** Exercise requirements **
Go through the listing below and state how many lines hold the word "purple", giving only the number.

** Collected data **
------
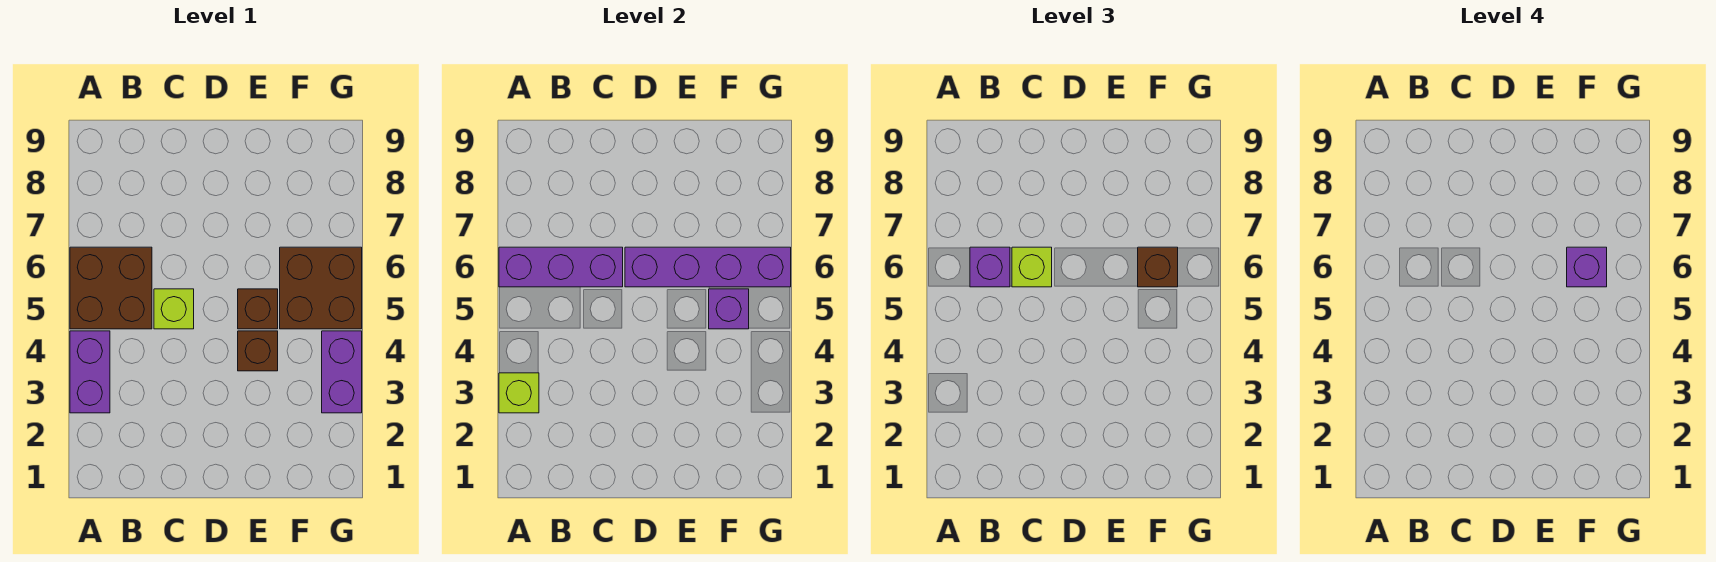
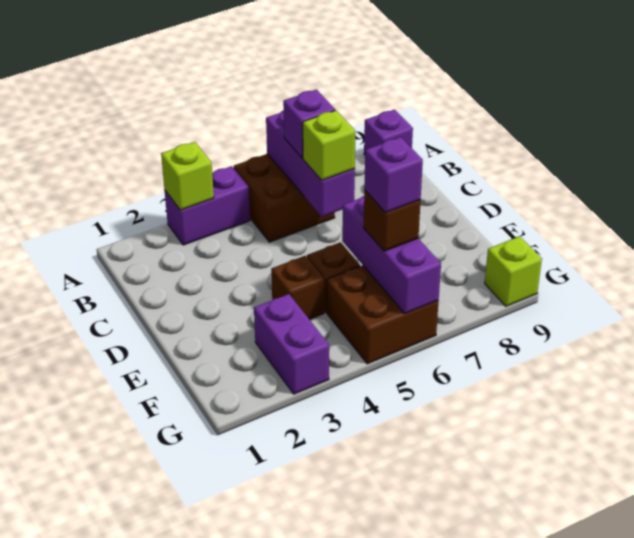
lime brick C5 level 1 -> lime brick G9 level 1
purple brick D6:G6 level 2 -> purple brick E6:G6 level 2
purple brick F5 level 2 -> purple brick A9 level 1
purple brick G3:G4 level 1 -> purple brick F3:G3 level 1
------
** Solution to the exercise **
3